## Required action
From the data below, restate every line word for word.

## Data for the task

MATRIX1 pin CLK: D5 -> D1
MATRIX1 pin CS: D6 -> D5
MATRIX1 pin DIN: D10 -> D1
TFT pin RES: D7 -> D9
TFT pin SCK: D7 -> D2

## Response area
MATRIX1 pin CLK: D5 -> D1
MATRIX1 pin CS: D6 -> D5
MATRIX1 pin DIN: D10 -> D1
TFT pin RES: D7 -> D9
TFT pin SCK: D7 -> D2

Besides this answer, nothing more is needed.